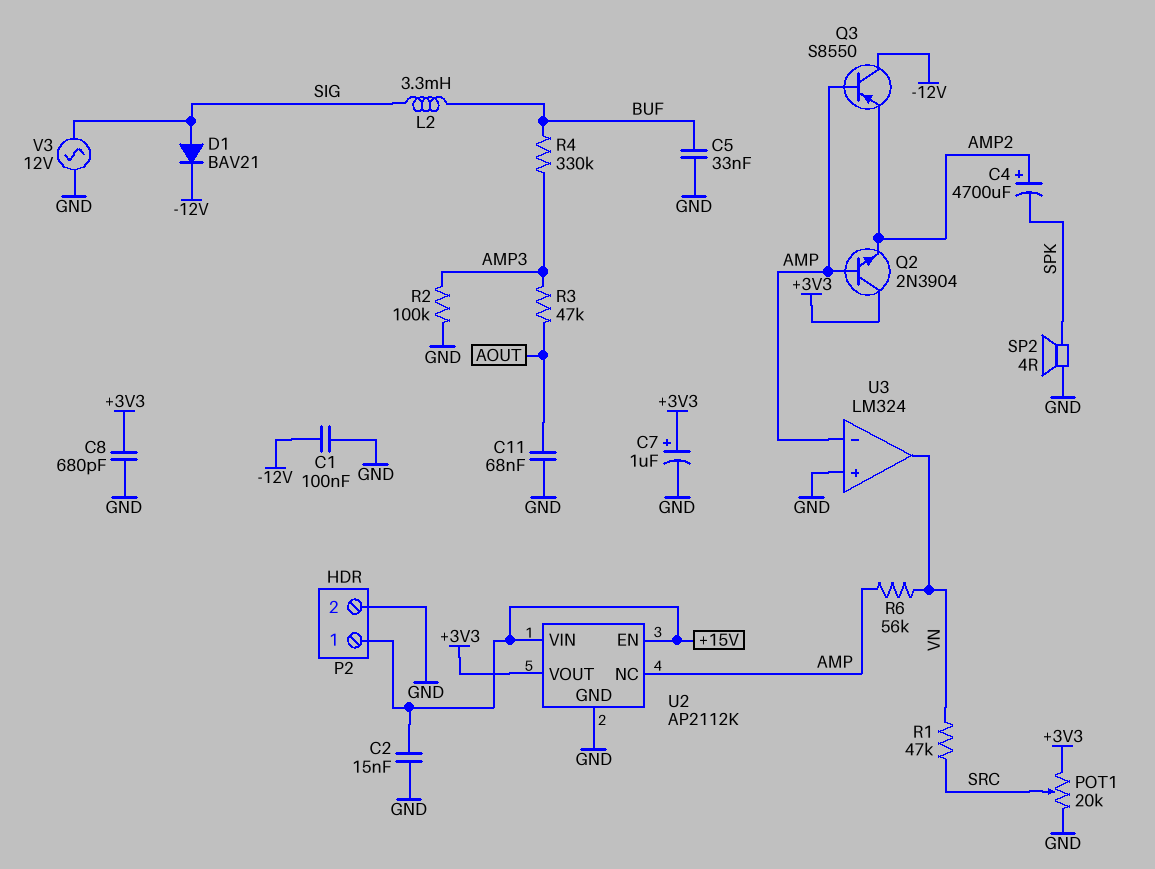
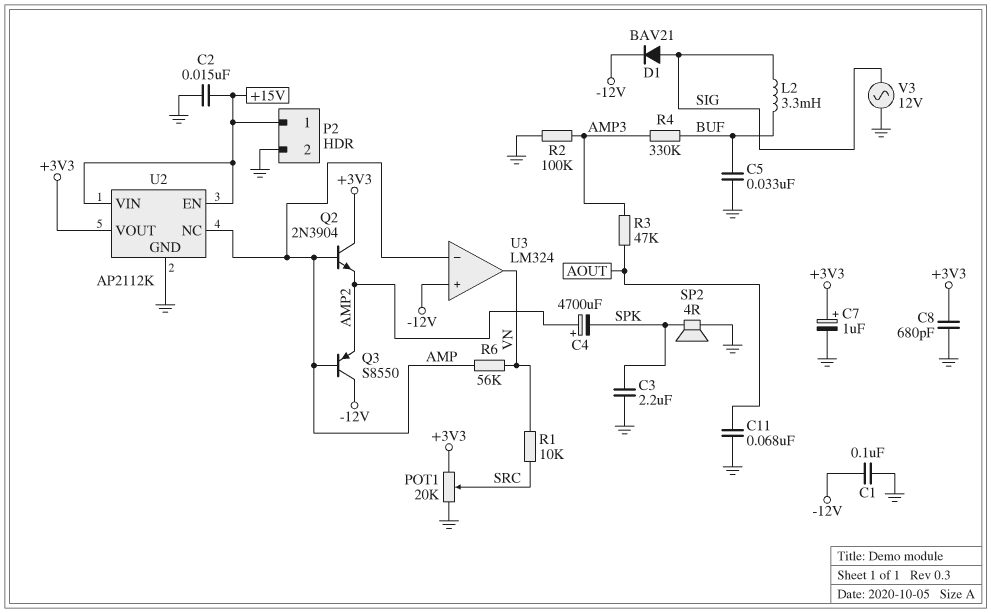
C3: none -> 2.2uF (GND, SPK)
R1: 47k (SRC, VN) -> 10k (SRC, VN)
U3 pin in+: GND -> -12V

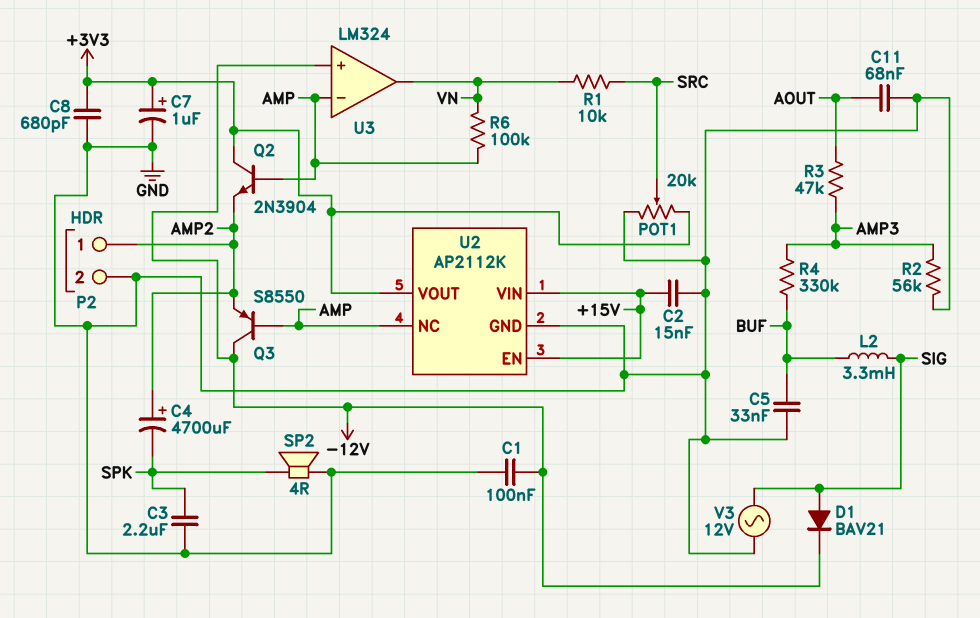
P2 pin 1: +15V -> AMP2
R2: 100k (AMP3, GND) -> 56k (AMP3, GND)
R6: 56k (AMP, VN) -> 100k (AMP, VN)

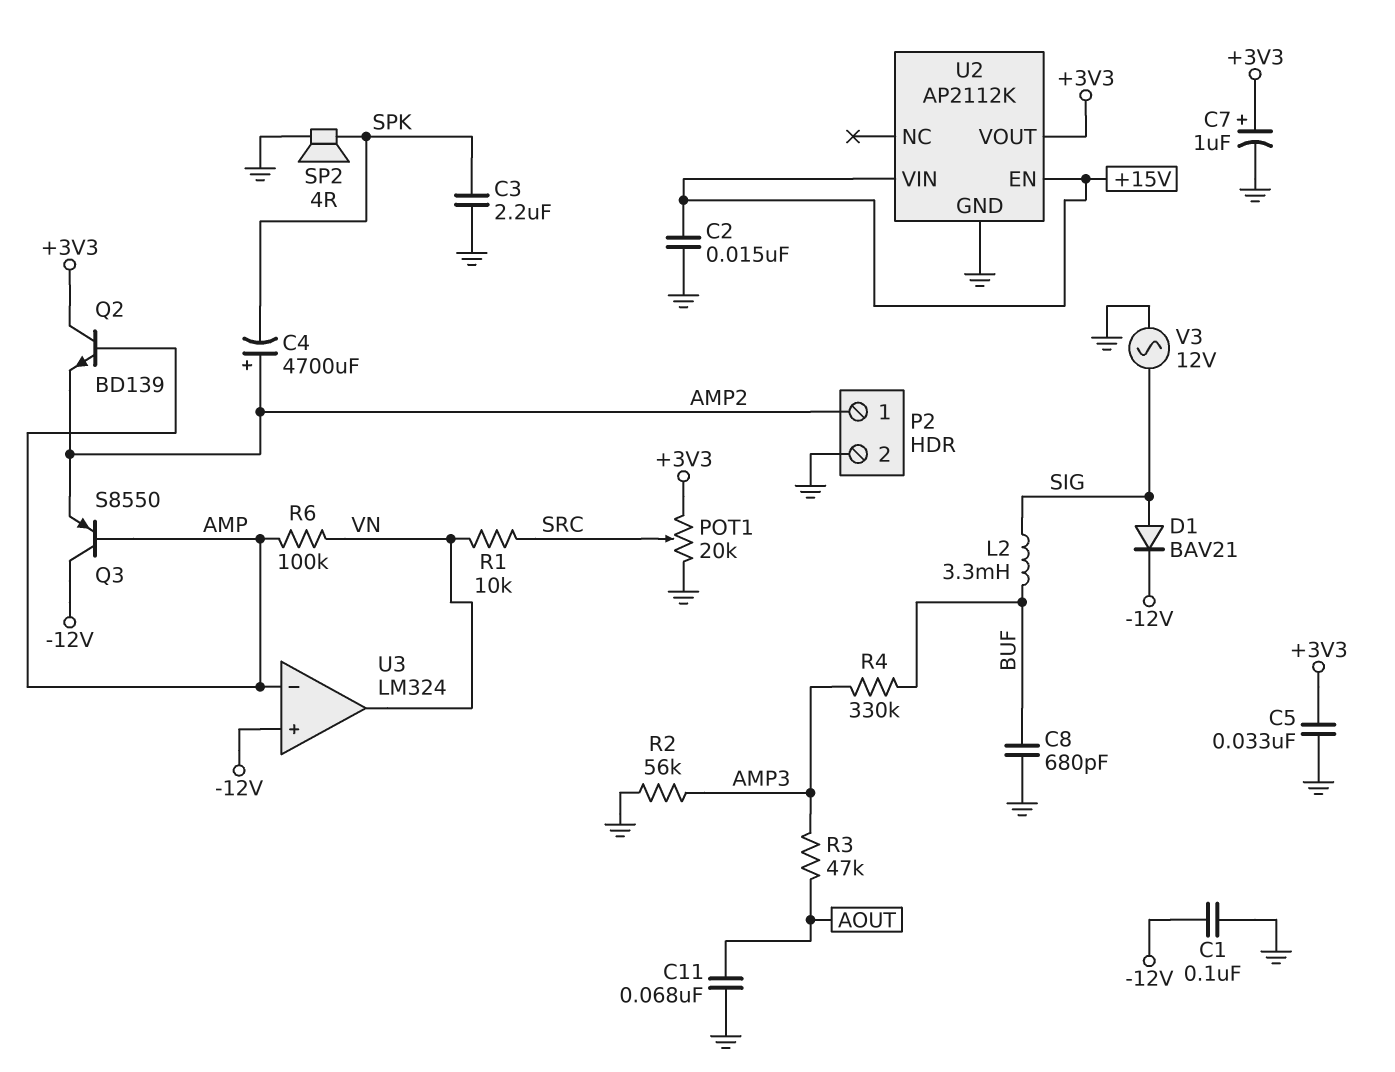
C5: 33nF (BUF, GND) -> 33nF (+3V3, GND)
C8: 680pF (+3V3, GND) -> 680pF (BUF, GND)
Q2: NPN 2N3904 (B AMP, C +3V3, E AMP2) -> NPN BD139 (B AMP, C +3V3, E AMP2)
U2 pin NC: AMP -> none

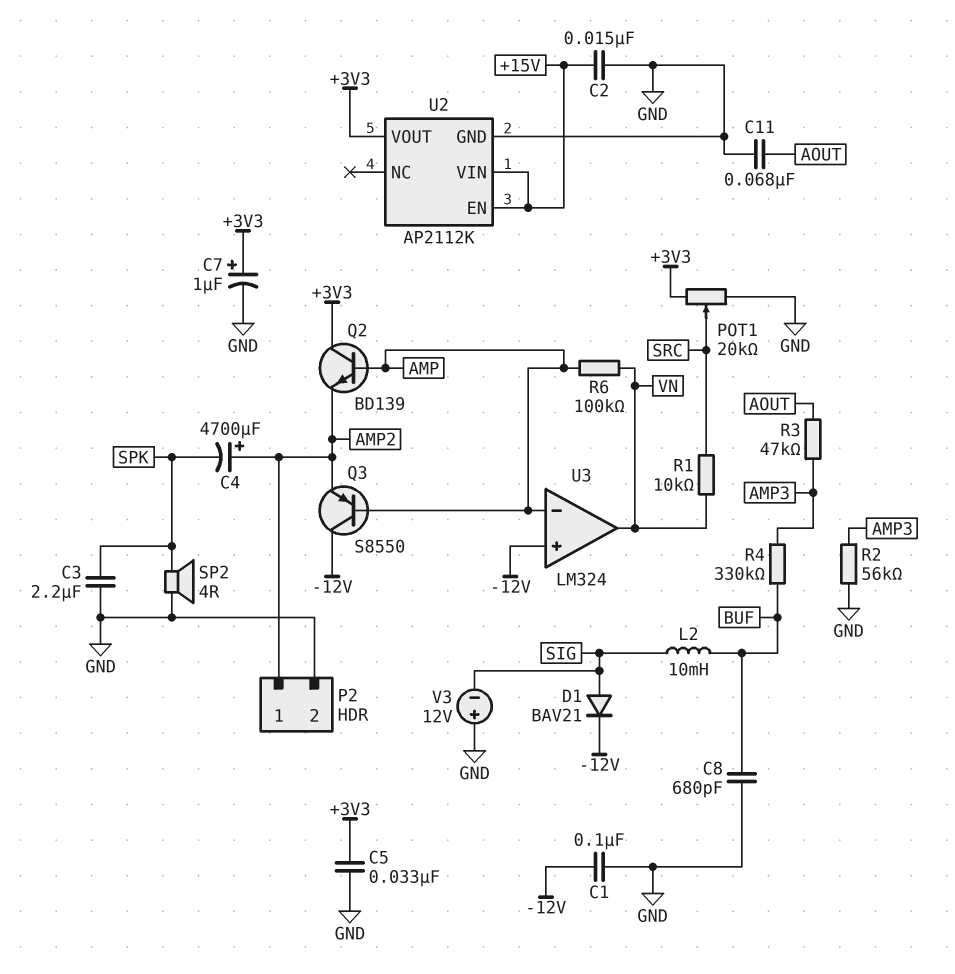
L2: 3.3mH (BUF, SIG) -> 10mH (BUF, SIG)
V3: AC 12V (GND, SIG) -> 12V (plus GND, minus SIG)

-------------------------

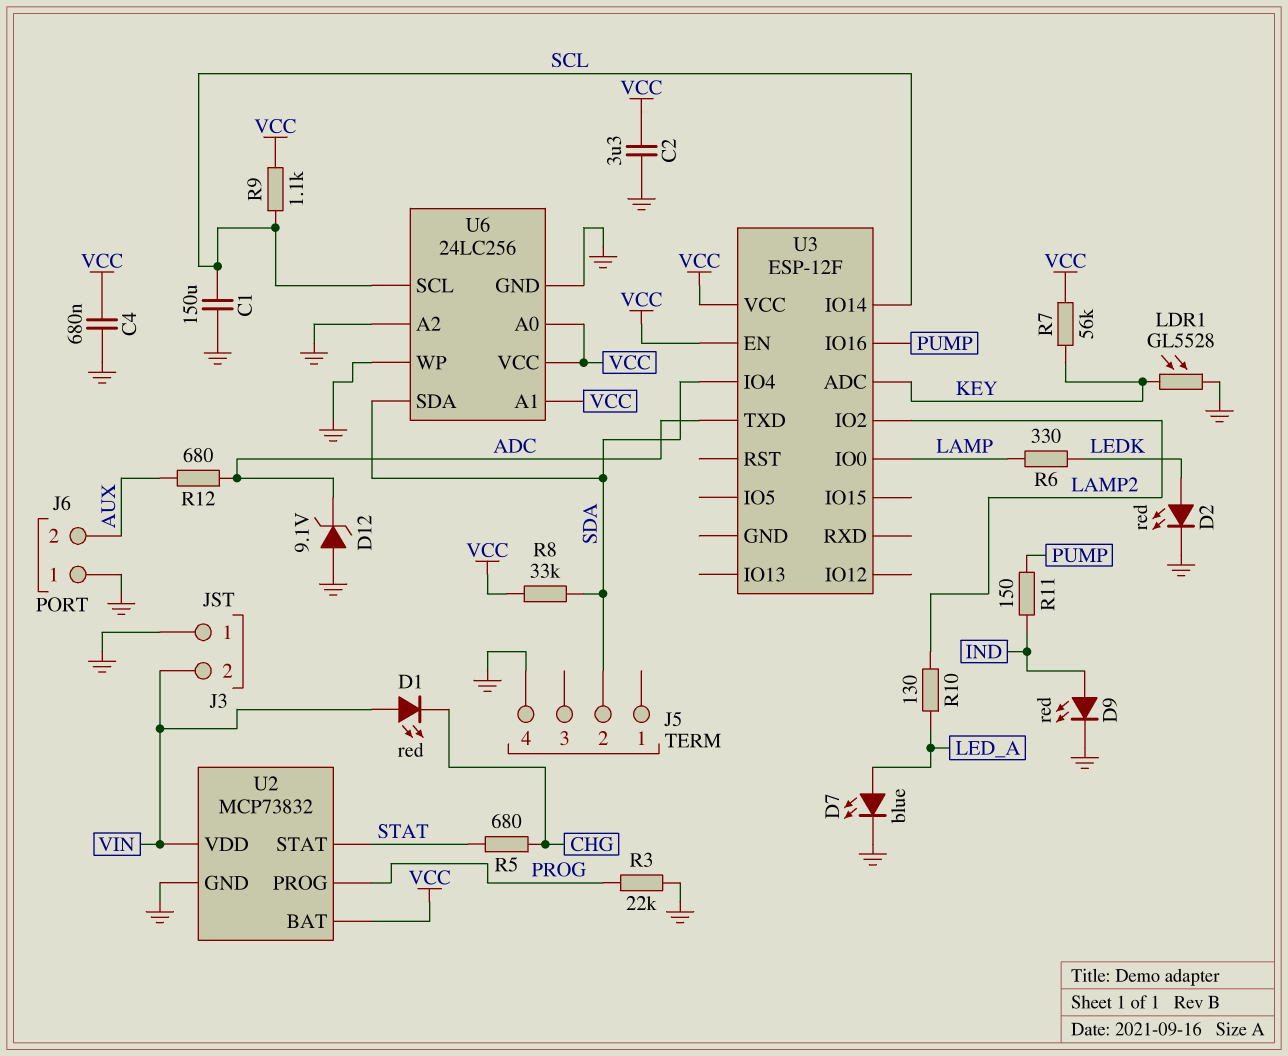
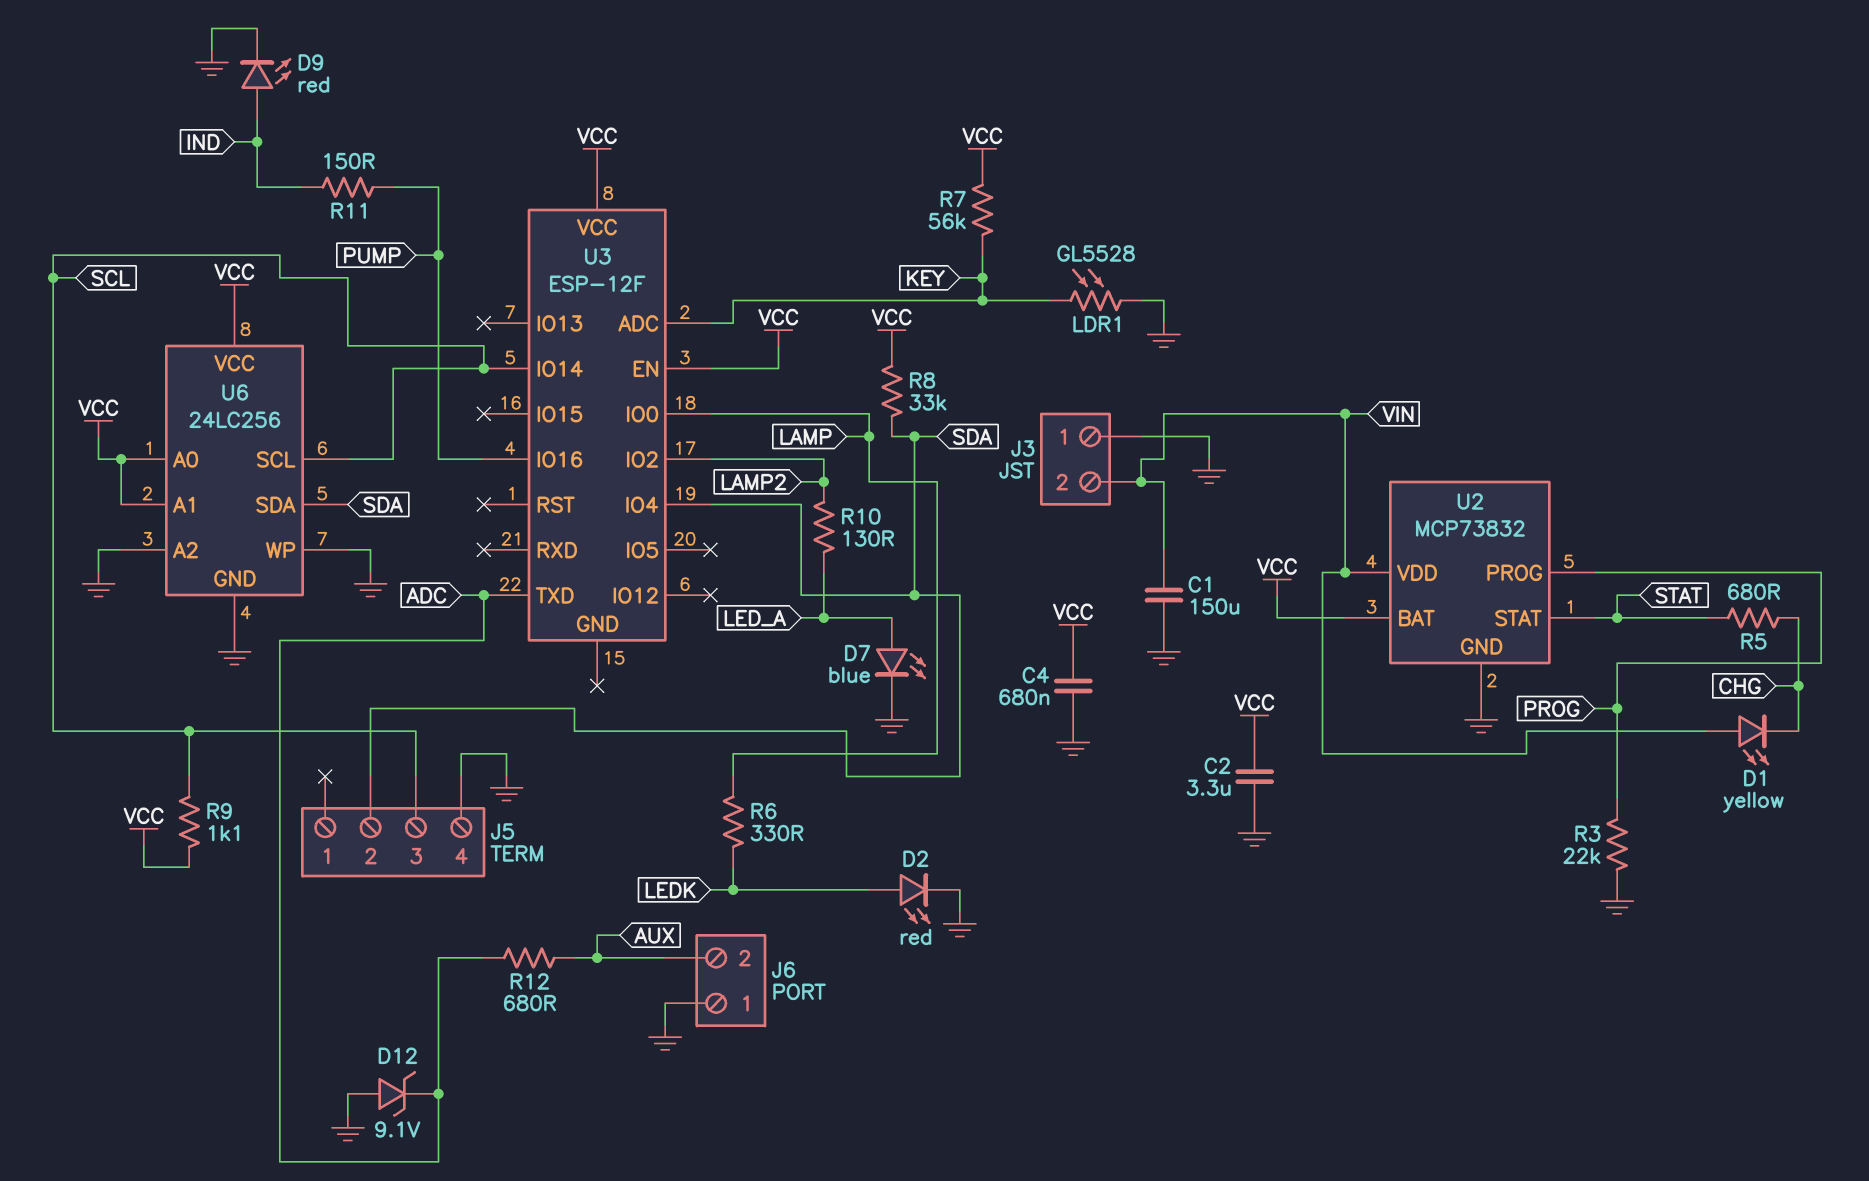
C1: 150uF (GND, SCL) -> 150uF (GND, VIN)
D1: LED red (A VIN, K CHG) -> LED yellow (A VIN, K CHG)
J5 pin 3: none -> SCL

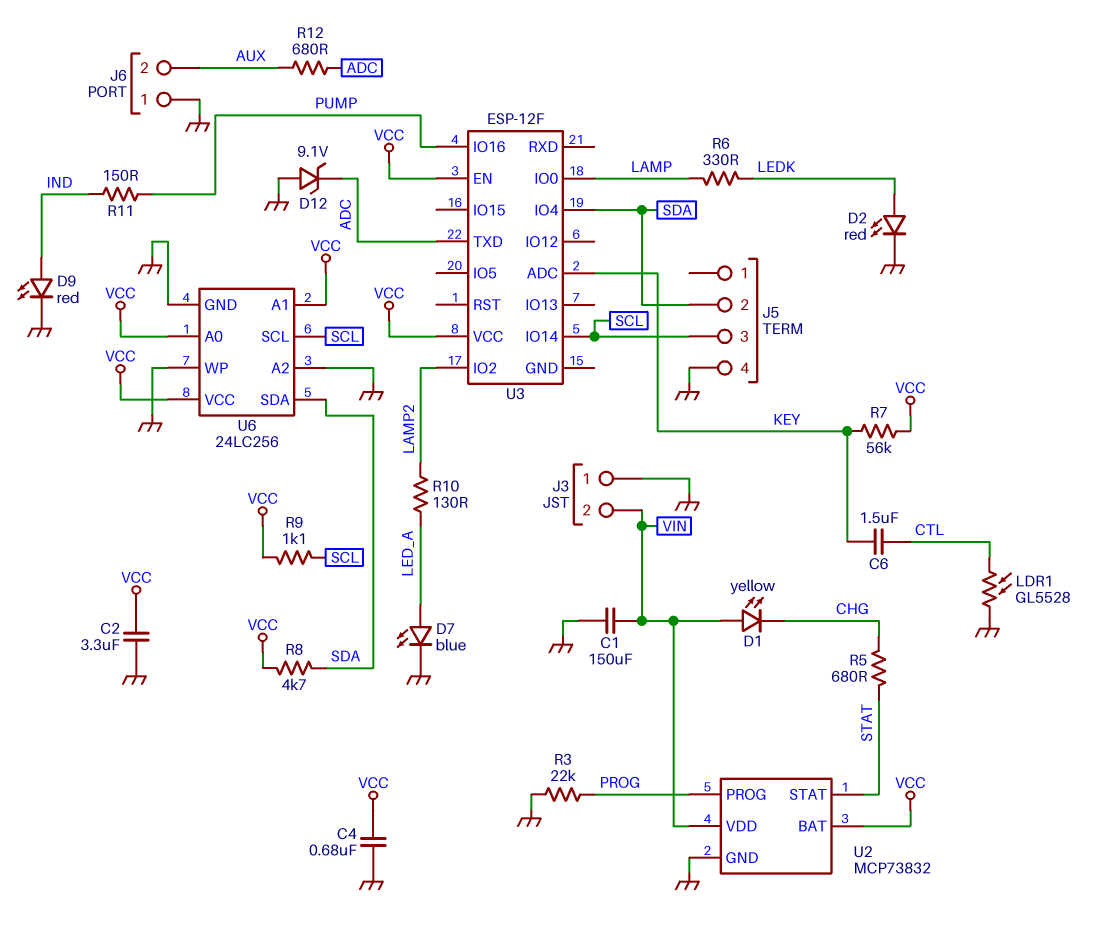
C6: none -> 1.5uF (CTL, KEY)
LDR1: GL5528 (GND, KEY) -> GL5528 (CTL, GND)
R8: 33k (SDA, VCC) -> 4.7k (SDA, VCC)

-------------------------

**Your assignment**
Find the line with "C3: none -> 2.2uF (GND, SPK)" in the entries above. Set down exactly every line from it up to and including the line with "V3: AC 12V (GND, SIG)", images excluded.

**Response area**
C3: none -> 2.2uF (GND, SPK)
R1: 47k (SRC, VN) -> 10k (SRC, VN)
U3 pin in+: GND -> -12V

P2 pin 1: +15V -> AMP2
R2: 100k (AMP3, GND) -> 56k (AMP3, GND)
R6: 56k (AMP, VN) -> 100k (AMP, VN)

C5: 33nF (BUF, GND) -> 33nF (+3V3, GND)
C8: 680pF (+3V3, GND) -> 680pF (BUF, GND)
Q2: NPN 2N3904 (B AMP, C +3V3, E AMP2) -> NPN BD139 (B AMP, C +3V3, E AMP2)
U2 pin NC: AMP -> none

L2: 3.3mH (BUF, SIG) -> 10mH (BUF, SIG)
V3: AC 12V (GND, SIG) -> 12V (plus GND, minus SIG)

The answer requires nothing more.